* _WORK ITEM_: Apart from the pictures, which must be omitted, restate the data exactly.

* _RECORDED DATA_:
---
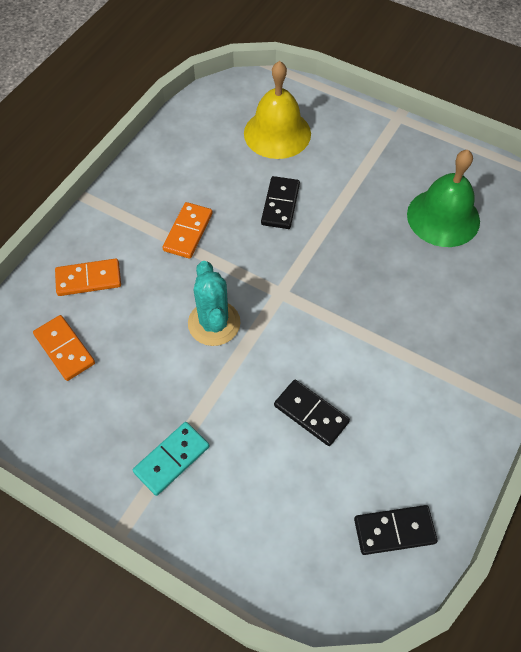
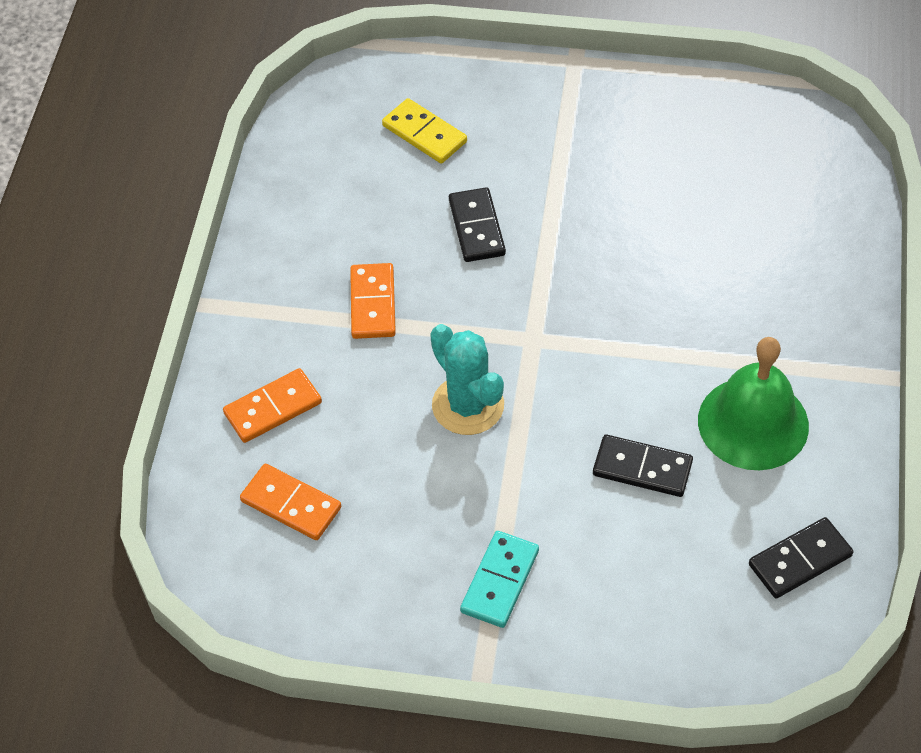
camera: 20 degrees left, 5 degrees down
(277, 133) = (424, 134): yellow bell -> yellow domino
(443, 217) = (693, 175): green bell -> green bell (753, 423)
---
* _SOLUTION TO THIS EXERCISE_:
camera: 20 degrees left, 5 degrees down
(277, 133) = (424, 134): yellow bell -> yellow domino
(443, 217) = (693, 175): green bell -> green bell (753, 423)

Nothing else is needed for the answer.